BEGIN Data for review
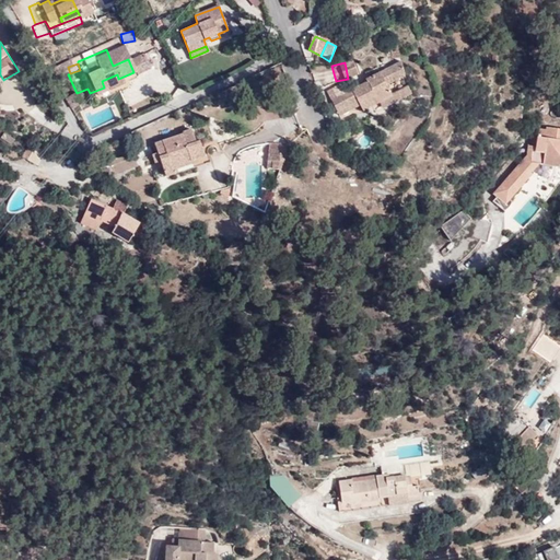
[(395,69),(372,78),(377,91),(397,83),(395,69)]
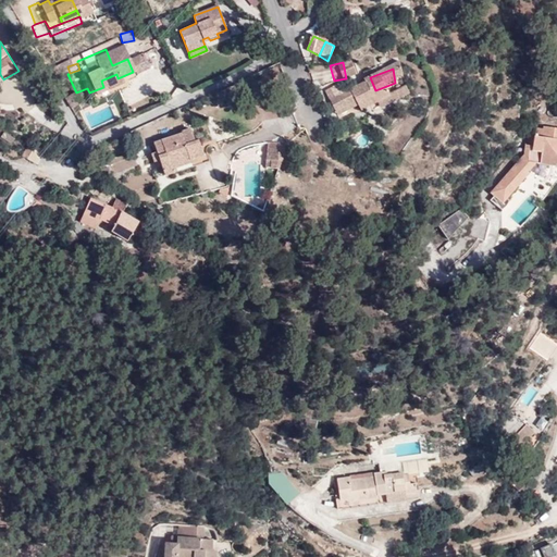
[(119,82),(118,78),(116,74),(101,81),(103,87),(119,82)]
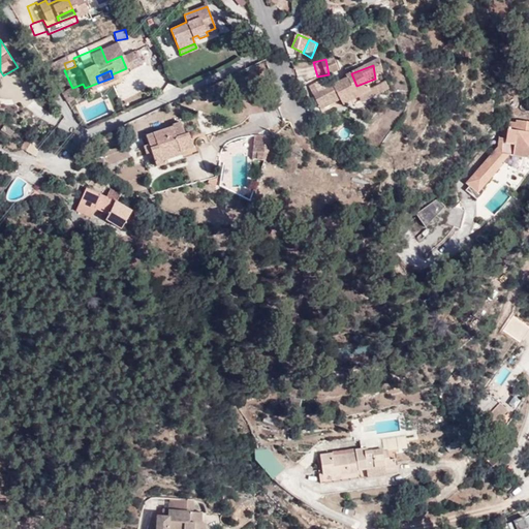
[(335,81),(314,90),(304,94),(308,104),(329,97),(330,100),(332,106),(347,100),(361,95),(361,93),(356,86),(351,73),(334,79),(335,81)]
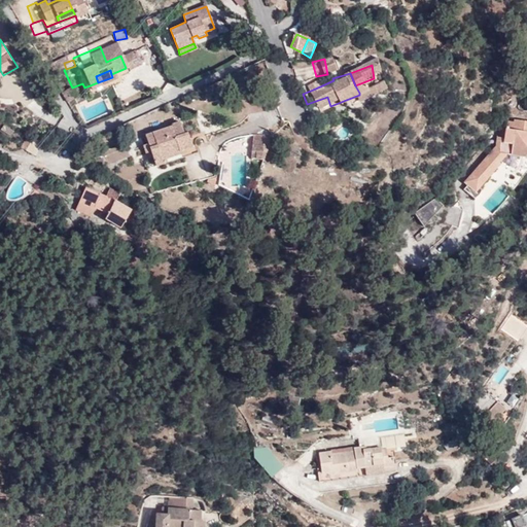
[(303,94),(313,90),(309,80),(300,85),(303,94)]
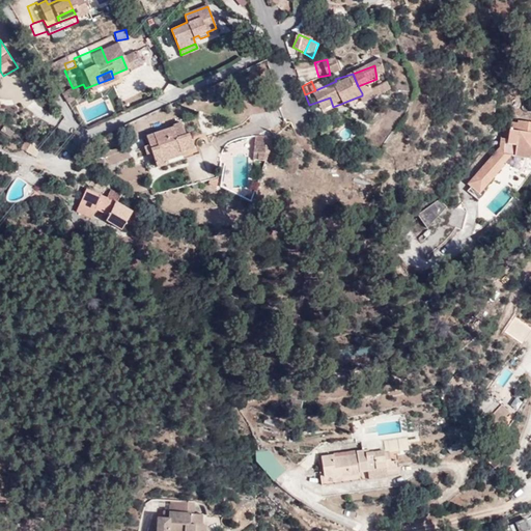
[(40,92),(46,104),(55,99),(50,88),(40,92)]
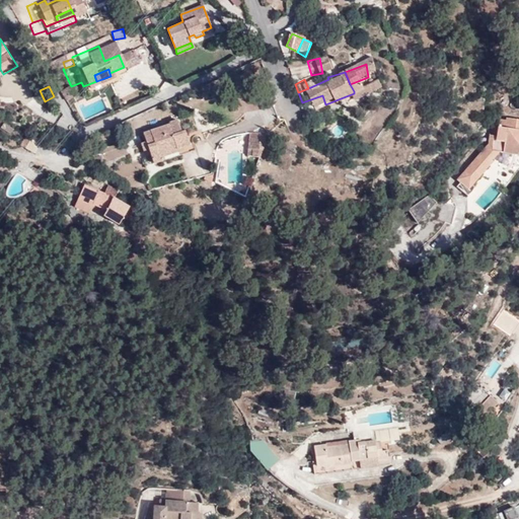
[(69,86),(61,91),(69,103),(76,98),(69,86)]
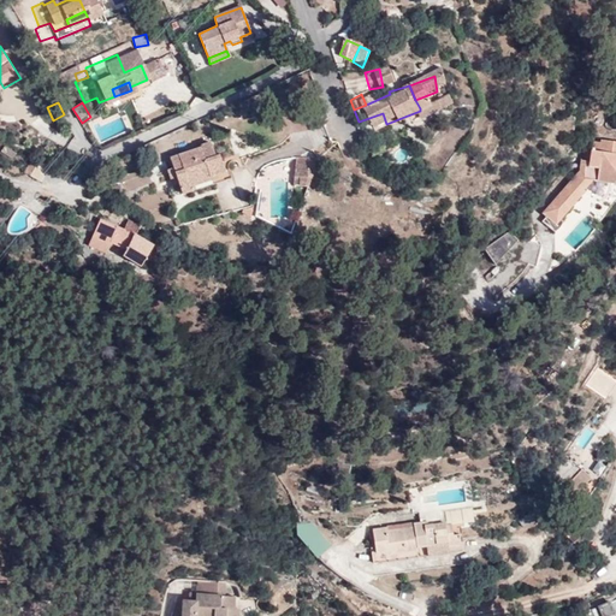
[(438,102),(420,108),(420,111),(404,117),(408,123),(439,112),(438,102)]
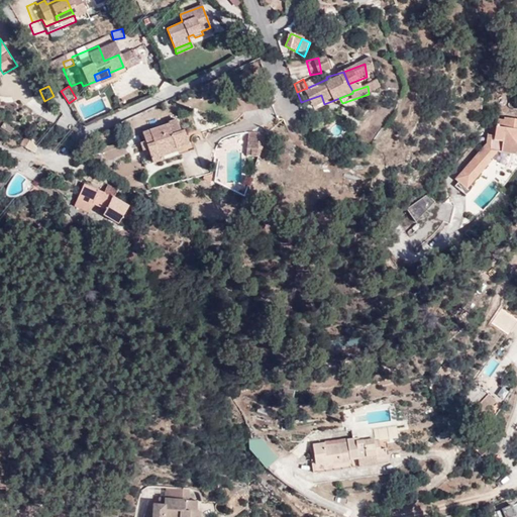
[(321,95),(301,102),(303,106),(322,98),(321,95)]
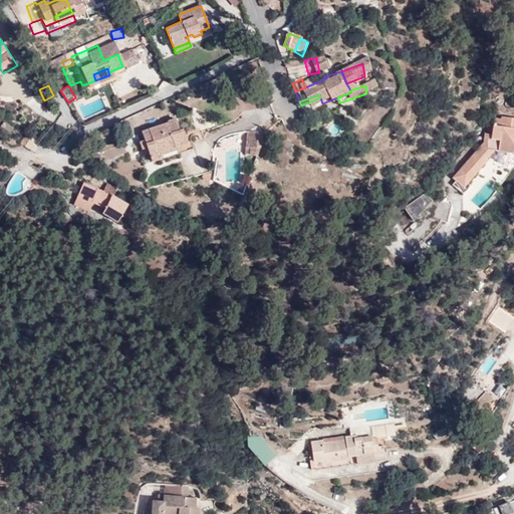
[(144,138),(147,147),(151,159),(157,157),(155,153),(187,142),(183,130),(180,131),(176,117),(166,120),(167,122),(142,131),(144,138)]
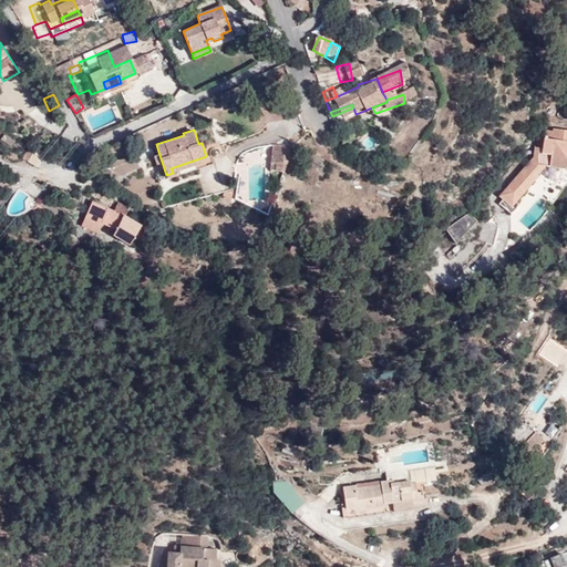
[(566,130),(552,130),(550,140),(542,138),(542,148),(534,148),(533,160),(502,198),(513,207),(545,168),(563,168),(566,164),(566,130)]
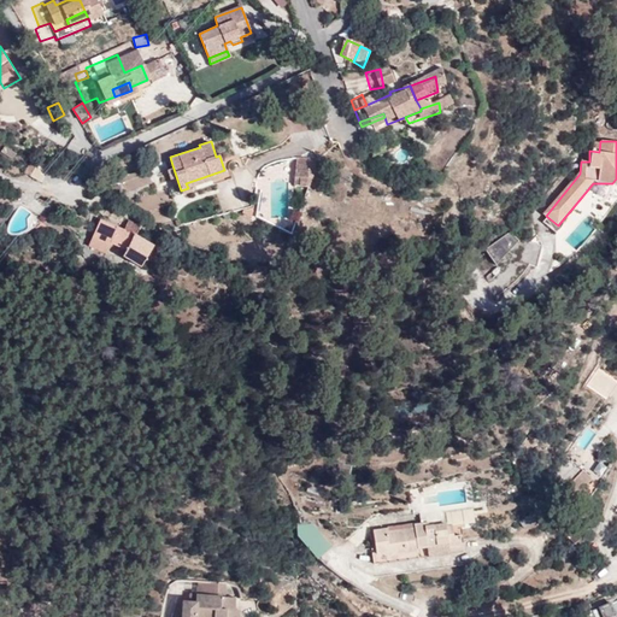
[(309,188),(317,160),(297,158),(295,186),(309,188)]
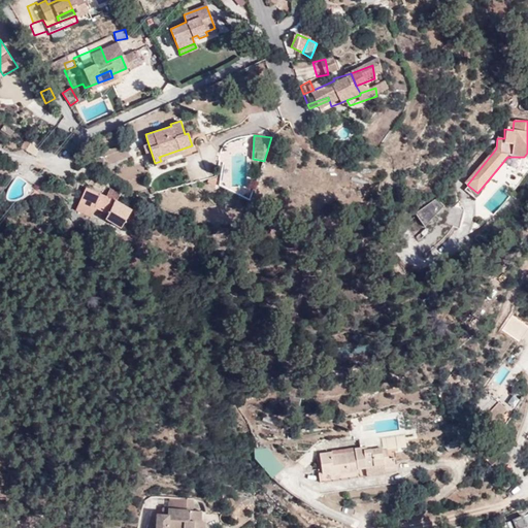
[(144,153),(151,151),(147,141),(141,143),(144,153)]
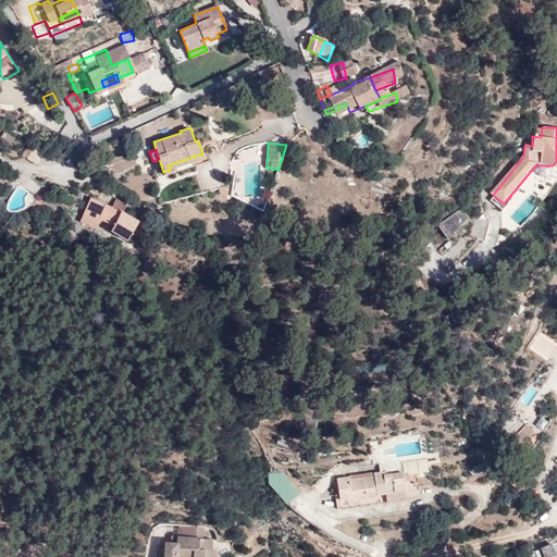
[(168,165),(170,170),(172,174),(208,160),(205,152),(202,153),(168,165)]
END Data for review
About this task: Pictures are not part of the answer, which must be the exact lines from the one holding "[(69,86),(61,91),(69,103),(76,98),(69,86)]" through the end of the material, both ends included.

Response box:
[(69,86),(61,91),(69,103),(76,98),(69,86)]
[(438,102),(420,108),(420,111),(404,117),(408,123),(439,112),(438,102)]
[(321,95),(301,102),(303,106),(322,98),(321,95)]
[(144,138),(147,147),(151,159),(157,157),(155,153),(187,142),(183,130),(180,131),(176,117),(166,120),(167,122),(142,131),(144,138)]
[(566,130),(552,130),(550,140),(542,138),(542,148),(534,148),(533,160),(502,198),(513,207),(545,168),(563,168),(566,164),(566,130)]
[(309,188),(317,160),(297,158),(295,186),(309,188)]
[(144,153),(151,151),(147,141),(141,143),(144,153)]
[(168,165),(170,170),(172,174),(208,160),(205,152),(202,153),(168,165)]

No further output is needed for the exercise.